-- Opening Marker --

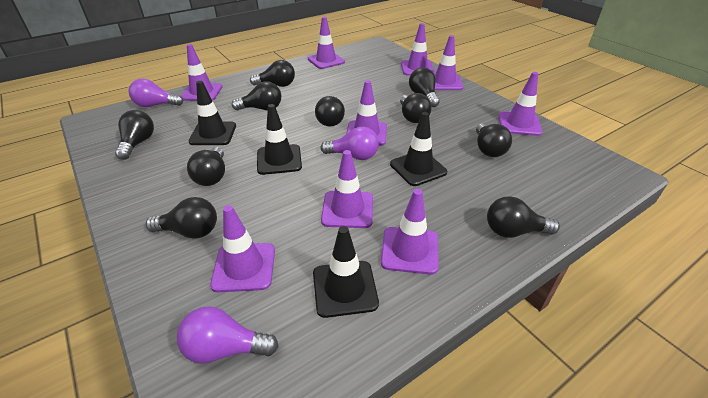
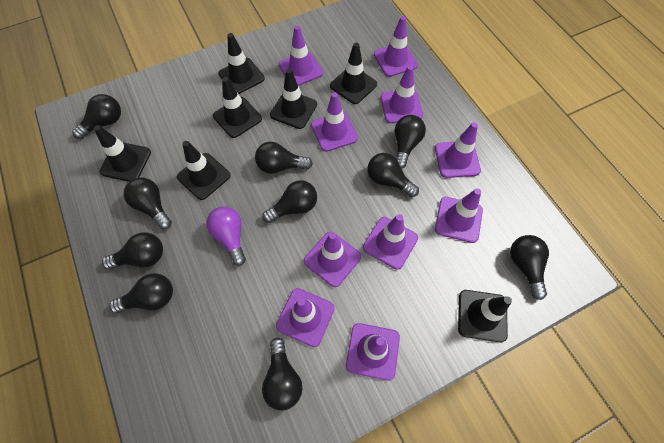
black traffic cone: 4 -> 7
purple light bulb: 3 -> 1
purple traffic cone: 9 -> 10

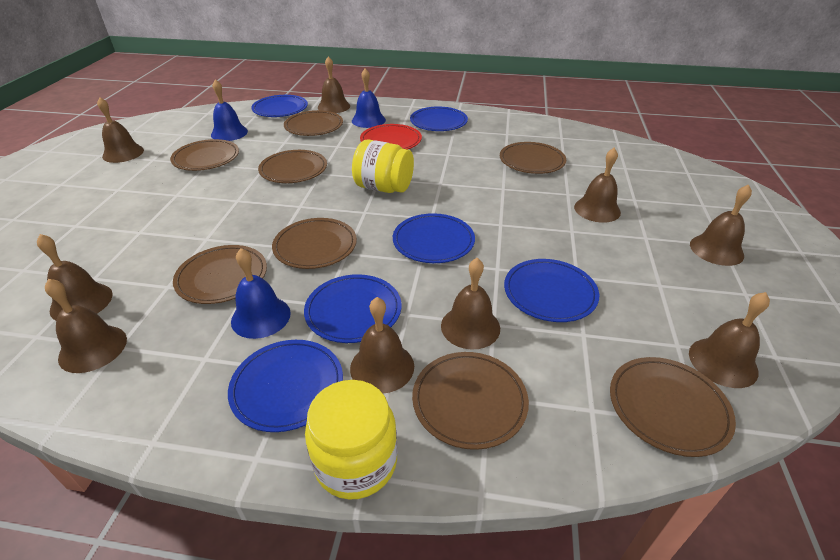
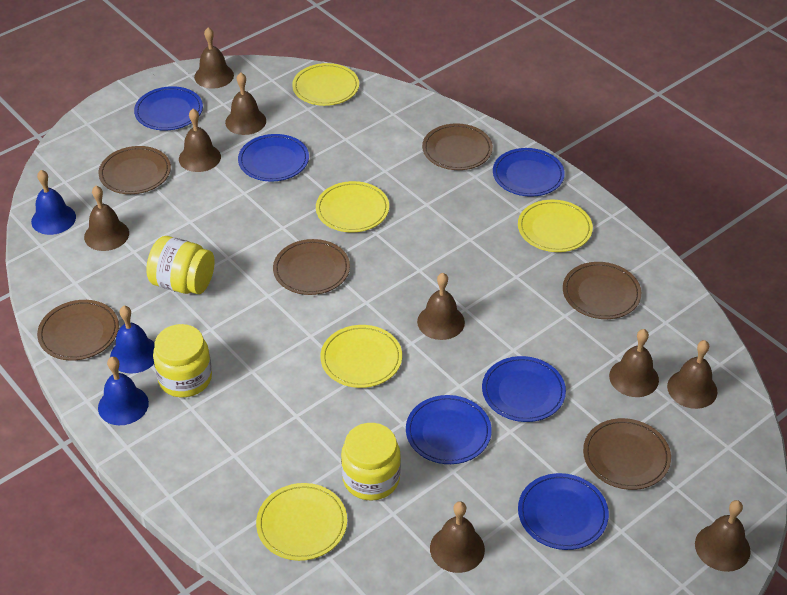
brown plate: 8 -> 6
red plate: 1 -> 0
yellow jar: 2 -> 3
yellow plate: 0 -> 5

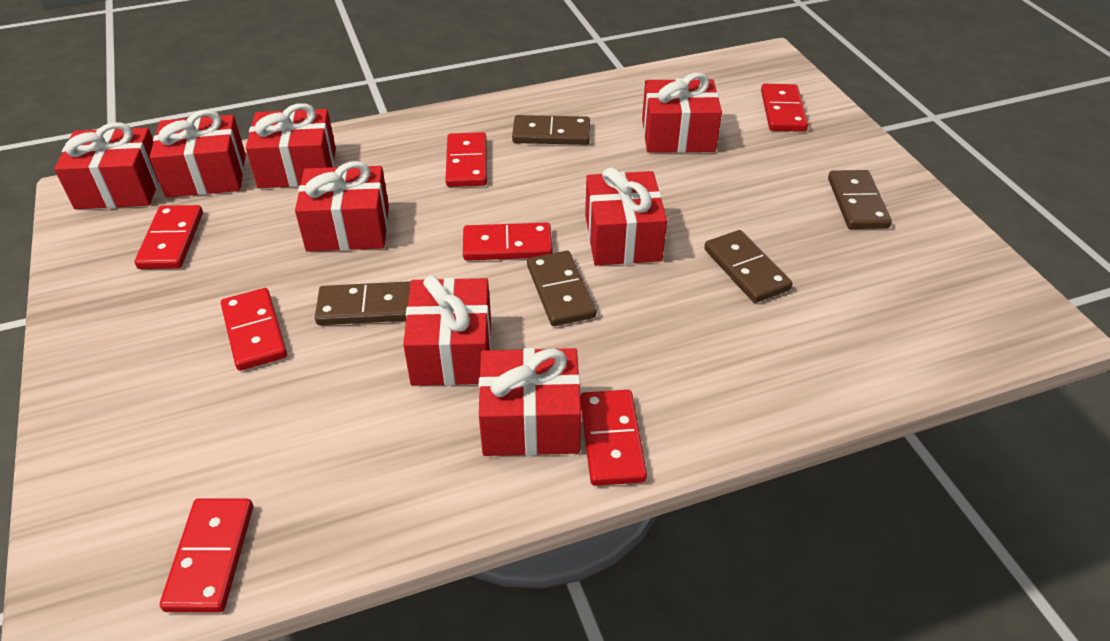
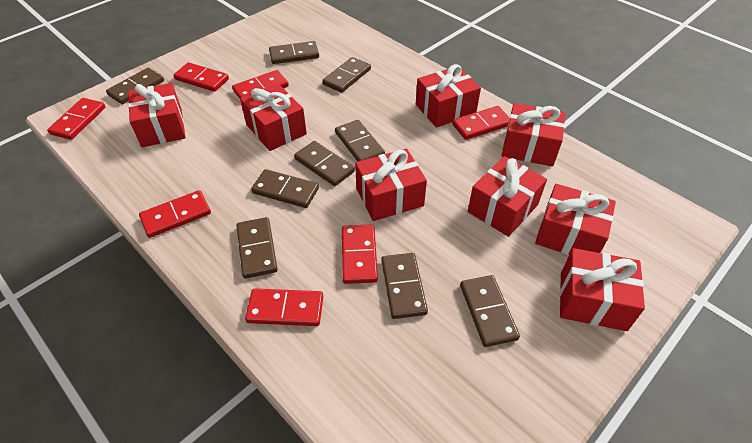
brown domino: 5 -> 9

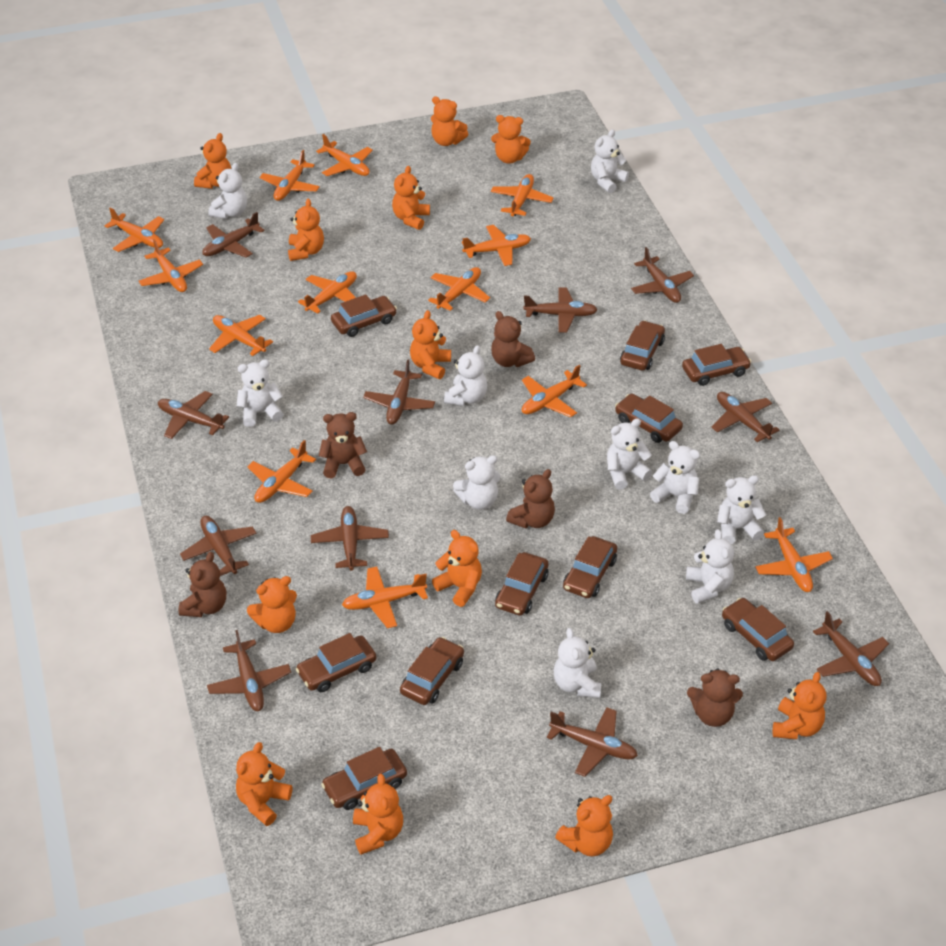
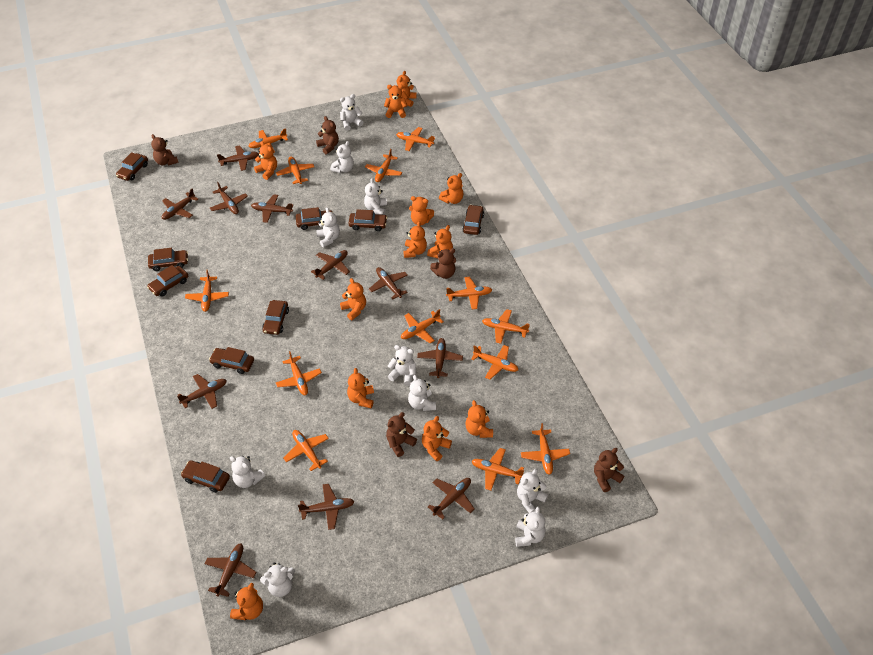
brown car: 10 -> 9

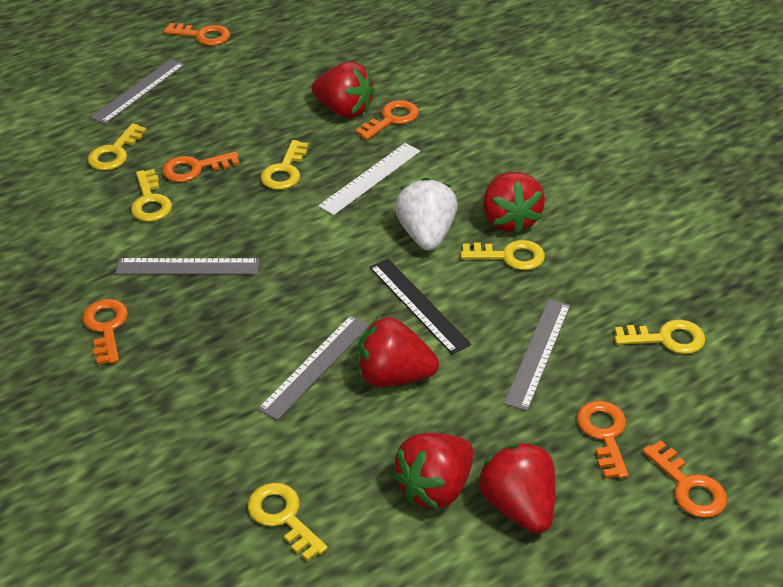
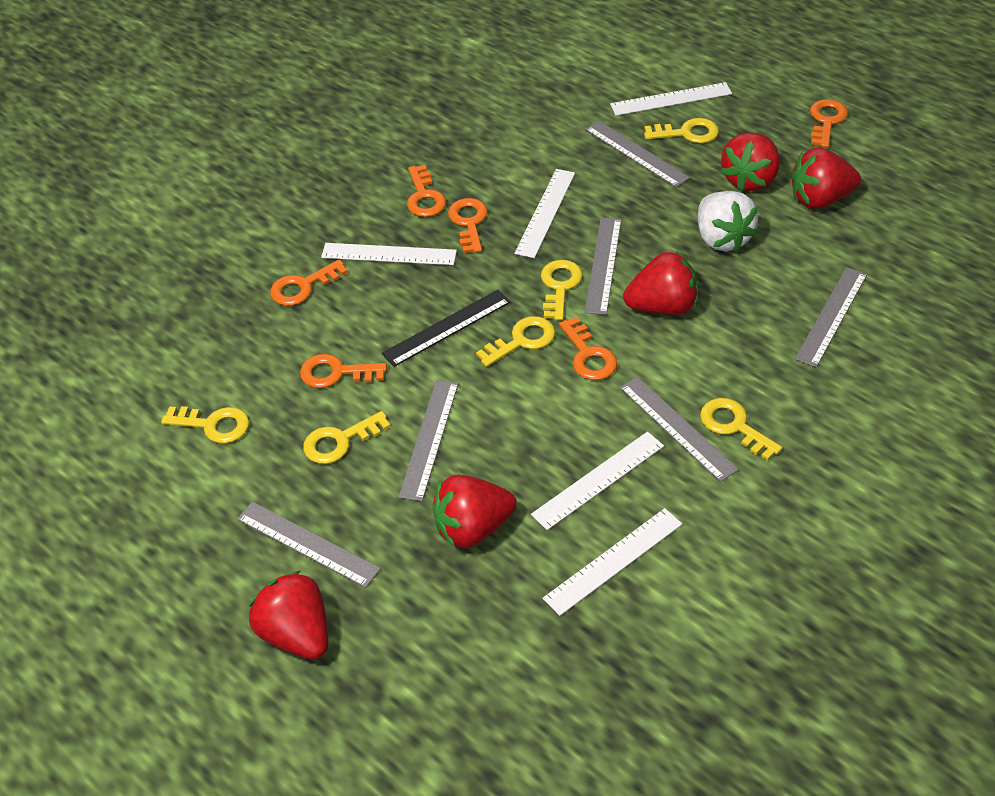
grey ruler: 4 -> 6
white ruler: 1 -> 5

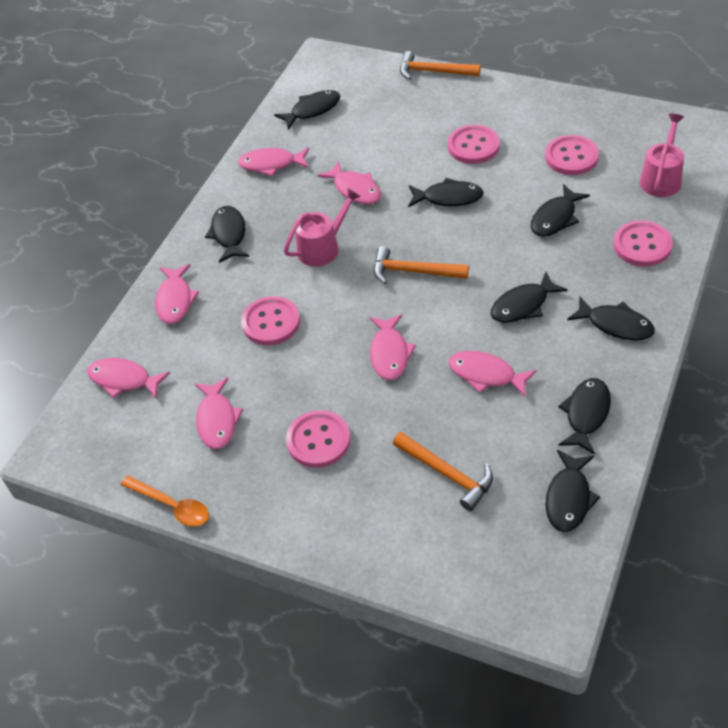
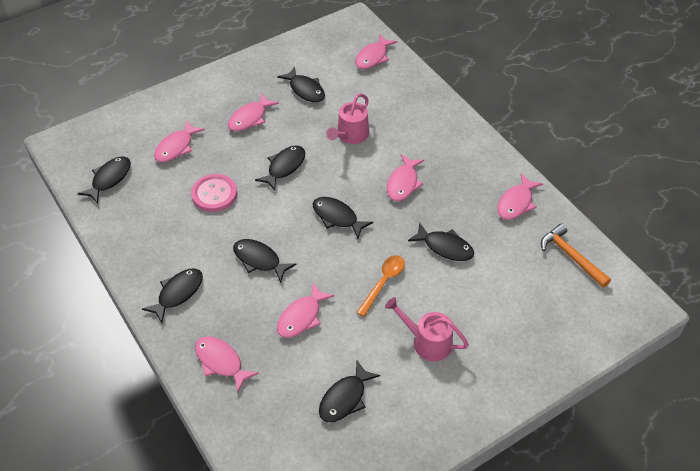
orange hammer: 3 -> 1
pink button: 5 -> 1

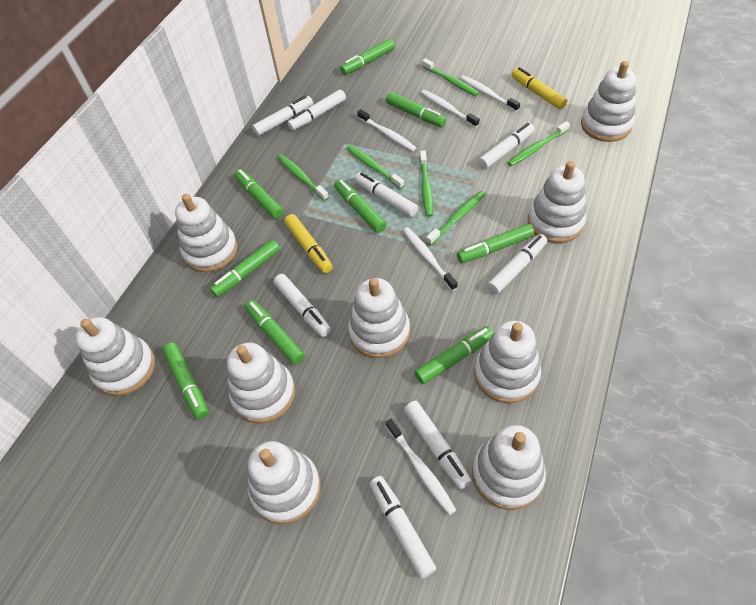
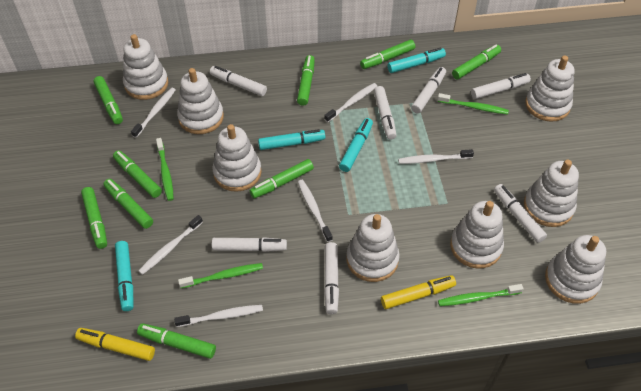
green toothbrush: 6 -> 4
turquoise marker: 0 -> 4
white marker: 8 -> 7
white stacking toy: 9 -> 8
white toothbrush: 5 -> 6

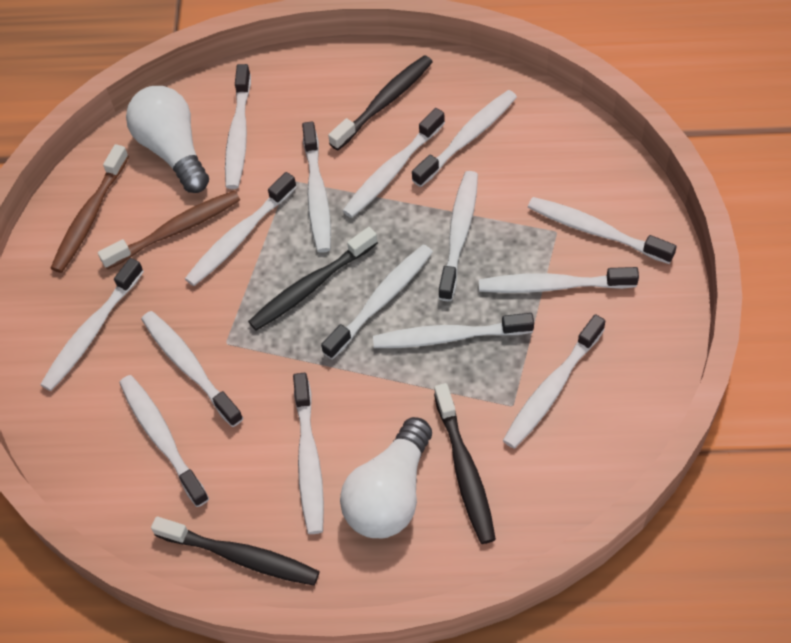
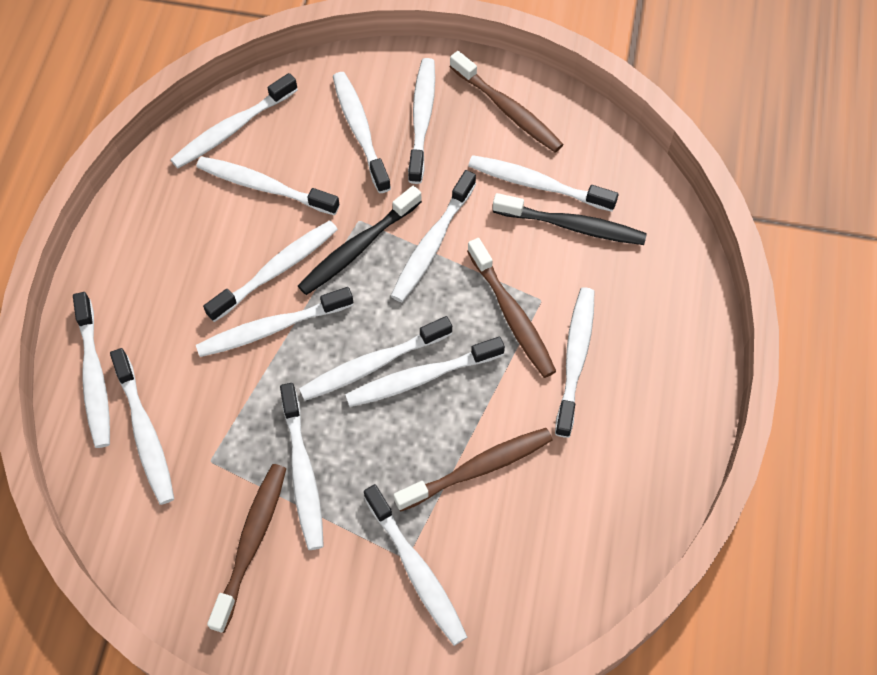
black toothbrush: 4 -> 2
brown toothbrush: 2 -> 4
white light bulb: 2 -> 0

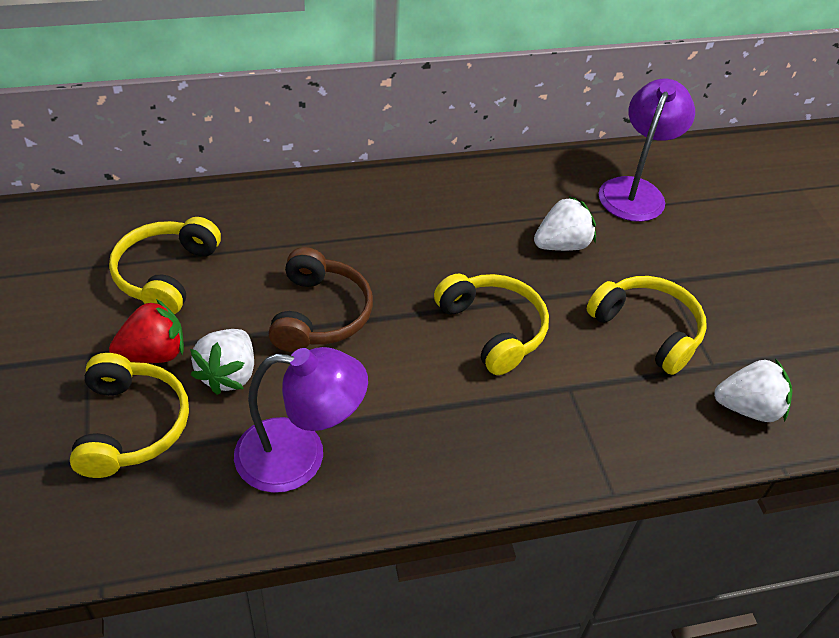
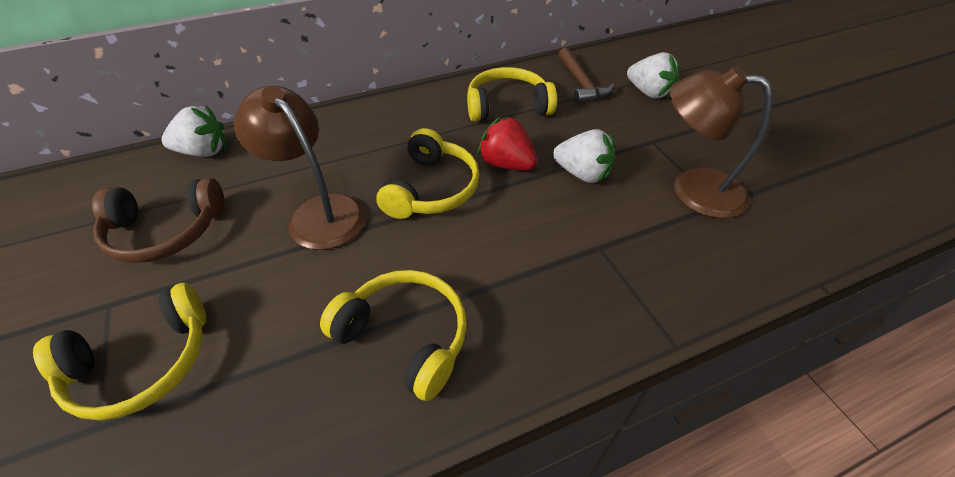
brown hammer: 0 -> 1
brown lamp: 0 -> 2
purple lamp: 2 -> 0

-- Closing Marker --

Above are records with pictures; repeat the records exactly and leave the pictures out.

◆ Task output ◆
black traffic cone: 4 -> 7
purple light bulb: 3 -> 1
purple traffic cone: 9 -> 10

brown plate: 8 -> 6
red plate: 1 -> 0
yellow jar: 2 -> 3
yellow plate: 0 -> 5

brown domino: 5 -> 9

brown car: 10 -> 9

grey ruler: 4 -> 6
white ruler: 1 -> 5

orange hammer: 3 -> 1
pink button: 5 -> 1

green toothbrush: 6 -> 4
turquoise marker: 0 -> 4
white marker: 8 -> 7
white stacking toy: 9 -> 8
white toothbrush: 5 -> 6

black toothbrush: 4 -> 2
brown toothbrush: 2 -> 4
white light bulb: 2 -> 0

brown hammer: 0 -> 1
brown lamp: 0 -> 2
purple lamp: 2 -> 0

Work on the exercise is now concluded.